■ Task to carry out ■
An exact reproduction of the records is required, with all images left out.

■ Excerpted data ■
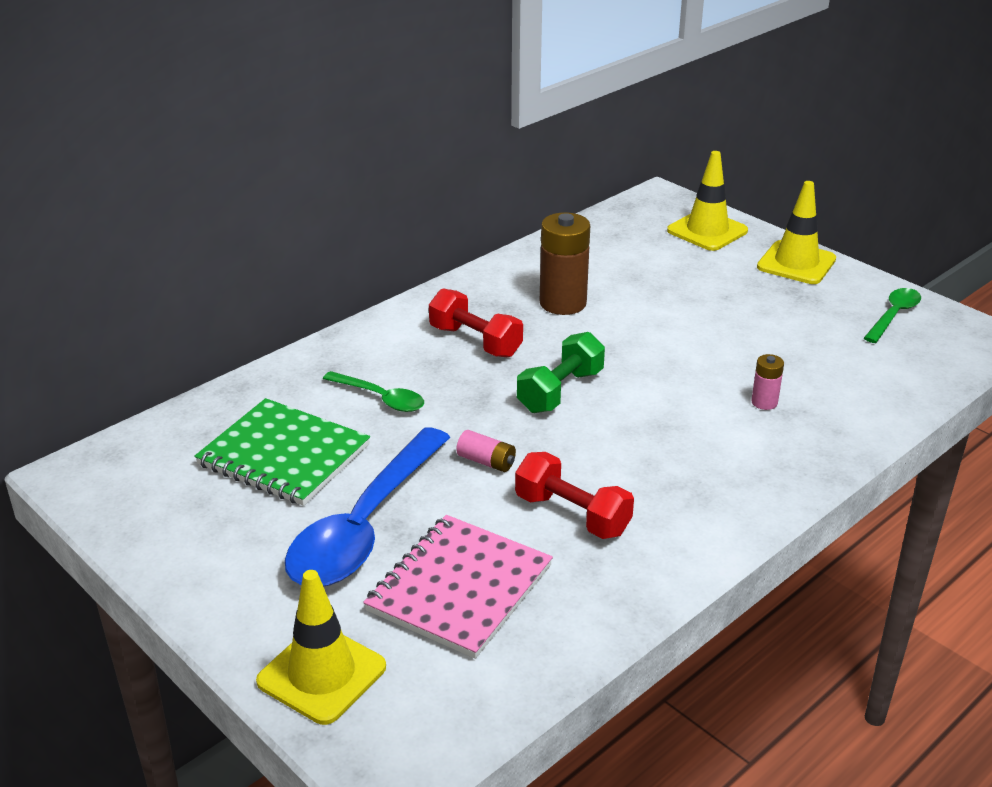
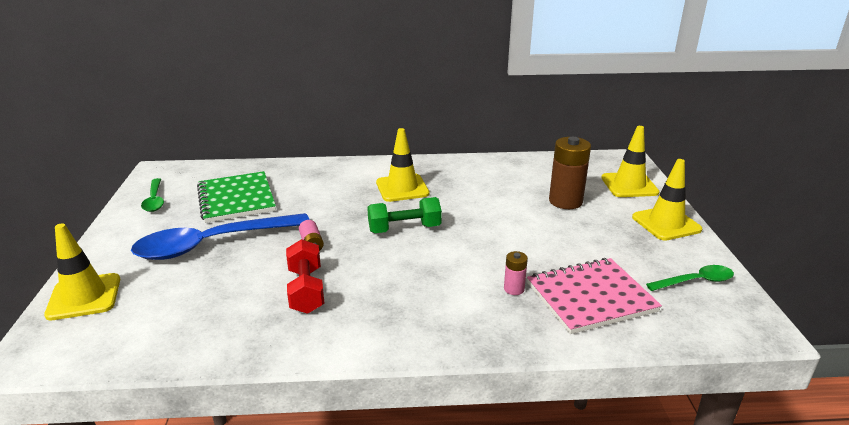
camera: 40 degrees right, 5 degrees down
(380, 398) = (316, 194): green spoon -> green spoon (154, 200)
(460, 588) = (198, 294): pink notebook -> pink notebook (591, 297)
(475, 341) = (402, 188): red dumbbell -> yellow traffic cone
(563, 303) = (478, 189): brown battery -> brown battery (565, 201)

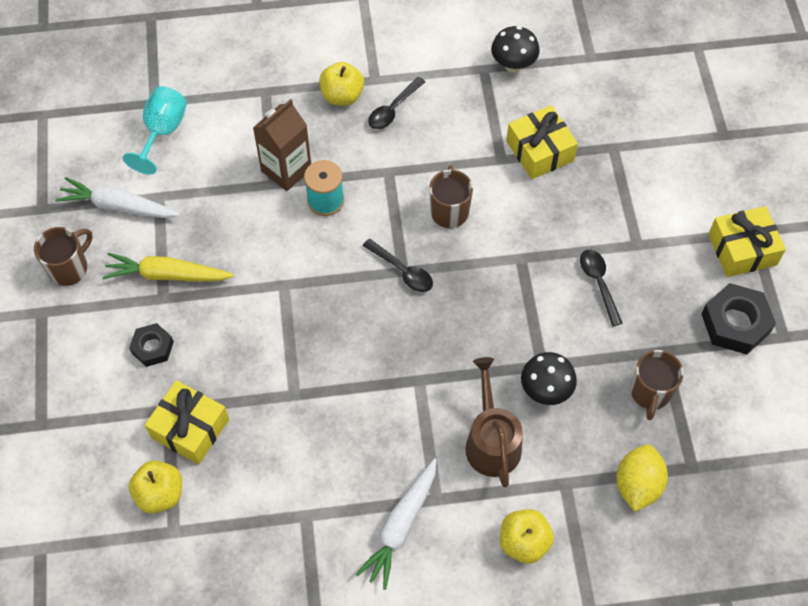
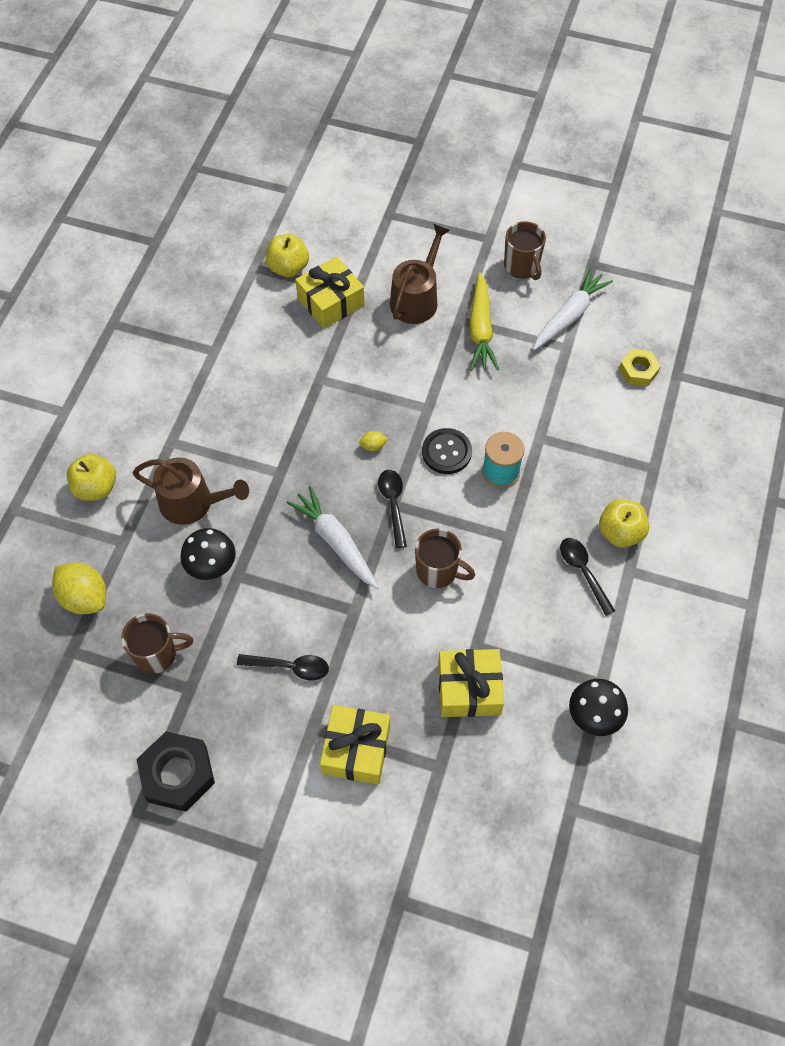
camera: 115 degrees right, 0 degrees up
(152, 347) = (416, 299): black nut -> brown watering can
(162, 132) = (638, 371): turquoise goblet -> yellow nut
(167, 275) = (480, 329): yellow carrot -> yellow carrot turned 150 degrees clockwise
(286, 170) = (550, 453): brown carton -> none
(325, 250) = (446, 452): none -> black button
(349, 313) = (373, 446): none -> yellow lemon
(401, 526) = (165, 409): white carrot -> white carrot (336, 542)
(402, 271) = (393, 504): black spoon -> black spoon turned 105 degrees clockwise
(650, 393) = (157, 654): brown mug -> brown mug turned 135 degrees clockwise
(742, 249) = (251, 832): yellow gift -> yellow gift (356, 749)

■ Exercise answer ■
camera: 40 degrees right, 5 degrees down
(380, 398) = (316, 194): green spoon -> green spoon (154, 200)
(460, 588) = (198, 294): pink notebook -> pink notebook (591, 297)
(475, 341) = (402, 188): red dumbbell -> yellow traffic cone
(563, 303) = (478, 189): brown battery -> brown battery (565, 201)

camera: 115 degrees right, 0 degrees up
(152, 347) = (416, 299): black nut -> brown watering can
(162, 132) = (638, 371): turquoise goblet -> yellow nut
(167, 275) = (480, 329): yellow carrot -> yellow carrot turned 150 degrees clockwise
(286, 170) = (550, 453): brown carton -> none
(325, 250) = (446, 452): none -> black button
(349, 313) = (373, 446): none -> yellow lemon
(401, 526) = (165, 409): white carrot -> white carrot (336, 542)
(402, 271) = (393, 504): black spoon -> black spoon turned 105 degrees clockwise
(650, 393) = (157, 654): brown mug -> brown mug turned 135 degrees clockwise
(742, 249) = (251, 832): yellow gift -> yellow gift (356, 749)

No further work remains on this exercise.